## WORK ORDER
The entries are to be output once more, word for word.

## DATA TO EXAMINE
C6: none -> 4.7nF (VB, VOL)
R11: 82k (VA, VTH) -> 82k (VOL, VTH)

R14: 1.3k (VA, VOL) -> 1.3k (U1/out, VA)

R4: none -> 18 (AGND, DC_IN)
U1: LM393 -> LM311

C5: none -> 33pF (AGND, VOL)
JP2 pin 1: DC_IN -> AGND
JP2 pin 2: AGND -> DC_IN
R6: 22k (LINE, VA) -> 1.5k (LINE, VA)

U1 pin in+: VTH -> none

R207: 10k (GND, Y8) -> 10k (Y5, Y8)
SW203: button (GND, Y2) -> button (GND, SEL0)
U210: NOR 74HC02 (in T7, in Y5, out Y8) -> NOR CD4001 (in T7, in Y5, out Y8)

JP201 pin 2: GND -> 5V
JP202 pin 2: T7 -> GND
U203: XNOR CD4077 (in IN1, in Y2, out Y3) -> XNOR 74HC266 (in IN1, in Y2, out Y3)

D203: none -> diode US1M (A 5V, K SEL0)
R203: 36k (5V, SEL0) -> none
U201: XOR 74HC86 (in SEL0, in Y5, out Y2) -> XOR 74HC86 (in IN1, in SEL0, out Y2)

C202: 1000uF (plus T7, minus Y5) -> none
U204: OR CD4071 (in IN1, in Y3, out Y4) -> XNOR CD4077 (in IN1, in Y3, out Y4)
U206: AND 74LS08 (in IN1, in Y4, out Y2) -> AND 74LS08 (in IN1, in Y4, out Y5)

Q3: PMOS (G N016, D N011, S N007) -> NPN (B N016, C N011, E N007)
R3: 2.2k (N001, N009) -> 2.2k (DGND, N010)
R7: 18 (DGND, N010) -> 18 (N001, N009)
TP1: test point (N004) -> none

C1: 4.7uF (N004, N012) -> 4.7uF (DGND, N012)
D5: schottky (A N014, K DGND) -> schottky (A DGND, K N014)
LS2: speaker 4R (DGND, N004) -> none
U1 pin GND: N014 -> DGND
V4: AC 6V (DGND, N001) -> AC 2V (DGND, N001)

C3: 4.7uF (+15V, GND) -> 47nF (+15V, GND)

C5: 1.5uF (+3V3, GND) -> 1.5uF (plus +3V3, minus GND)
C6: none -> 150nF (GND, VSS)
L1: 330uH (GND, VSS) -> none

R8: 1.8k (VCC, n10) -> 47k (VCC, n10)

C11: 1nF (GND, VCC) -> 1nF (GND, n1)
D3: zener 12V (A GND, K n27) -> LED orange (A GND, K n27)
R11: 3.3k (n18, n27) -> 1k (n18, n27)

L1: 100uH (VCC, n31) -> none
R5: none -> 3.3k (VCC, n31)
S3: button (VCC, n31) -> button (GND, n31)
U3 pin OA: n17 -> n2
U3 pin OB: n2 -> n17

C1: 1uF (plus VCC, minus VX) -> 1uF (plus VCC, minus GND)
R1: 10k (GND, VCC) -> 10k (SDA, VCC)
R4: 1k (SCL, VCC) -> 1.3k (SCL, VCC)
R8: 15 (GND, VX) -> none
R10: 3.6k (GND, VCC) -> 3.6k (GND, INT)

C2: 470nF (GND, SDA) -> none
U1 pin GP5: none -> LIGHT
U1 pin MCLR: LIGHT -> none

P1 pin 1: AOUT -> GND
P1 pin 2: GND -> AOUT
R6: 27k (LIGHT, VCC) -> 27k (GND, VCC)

## ANSWER SPACE
C6: none -> 4.7nF (VB, VOL)
R11: 82k (VA, VTH) -> 82k (VOL, VTH)

R14: 1.3k (VA, VOL) -> 1.3k (U1/out, VA)

R4: none -> 18 (AGND, DC_IN)
U1: LM393 -> LM311

C5: none -> 33pF (AGND, VOL)
JP2 pin 1: DC_IN -> AGND
JP2 pin 2: AGND -> DC_IN
R6: 22k (LINE, VA) -> 1.5k (LINE, VA)

U1 pin in+: VTH -> none

R207: 10k (GND, Y8) -> 10k (Y5, Y8)
SW203: button (GND, Y2) -> button (GND, SEL0)
U210: NOR 74HC02 (in T7, in Y5, out Y8) -> NOR CD4001 (in T7, in Y5, out Y8)

JP201 pin 2: GND -> 5V
JP202 pin 2: T7 -> GND
U203: XNOR CD4077 (in IN1, in Y2, out Y3) -> XNOR 74HC266 (in IN1, in Y2, out Y3)

D203: none -> diode US1M (A 5V, K SEL0)
R203: 36k (5V, SEL0) -> none
U201: XOR 74HC86 (in SEL0, in Y5, out Y2) -> XOR 74HC86 (in IN1, in SEL0, out Y2)

C202: 1000uF (plus T7, minus Y5) -> none
U204: OR CD4071 (in IN1, in Y3, out Y4) -> XNOR CD4077 (in IN1, in Y3, out Y4)
U206: AND 74LS08 (in IN1, in Y4, out Y2) -> AND 74LS08 (in IN1, in Y4, out Y5)

Q3: PMOS (G N016, D N011, S N007) -> NPN (B N016, C N011, E N007)
R3: 2.2k (N001, N009) -> 2.2k (DGND, N010)
R7: 18 (DGND, N010) -> 18 (N001, N009)
TP1: test point (N004) -> none

C1: 4.7uF (N004, N012) -> 4.7uF (DGND, N012)
D5: schottky (A N014, K DGND) -> schottky (A DGND, K N014)
LS2: speaker 4R (DGND, N004) -> none
U1 pin GND: N014 -> DGND
V4: AC 6V (DGND, N001) -> AC 2V (DGND, N001)

C3: 4.7uF (+15V, GND) -> 47nF (+15V, GND)

C5: 1.5uF (+3V3, GND) -> 1.5uF (plus +3V3, minus GND)
C6: none -> 150nF (GND, VSS)
L1: 330uH (GND, VSS) -> none

R8: 1.8k (VCC, n10) -> 47k (VCC, n10)

C11: 1nF (GND, VCC) -> 1nF (GND, n1)
D3: zener 12V (A GND, K n27) -> LED orange (A GND, K n27)
R11: 3.3k (n18, n27) -> 1k (n18, n27)

L1: 100uH (VCC, n31) -> none
R5: none -> 3.3k (VCC, n31)
S3: button (VCC, n31) -> button (GND, n31)
U3 pin OA: n17 -> n2
U3 pin OB: n2 -> n17

C1: 1uF (plus VCC, minus VX) -> 1uF (plus VCC, minus GND)
R1: 10k (GND, VCC) -> 10k (SDA, VCC)
R4: 1k (SCL, VCC) -> 1.3k (SCL, VCC)
R8: 15 (GND, VX) -> none
R10: 3.6k (GND, VCC) -> 3.6k (GND, INT)

C2: 470nF (GND, SDA) -> none
U1 pin GP5: none -> LIGHT
U1 pin MCLR: LIGHT -> none

P1 pin 1: AOUT -> GND
P1 pin 2: GND -> AOUT
R6: 27k (LIGHT, VCC) -> 27k (GND, VCC)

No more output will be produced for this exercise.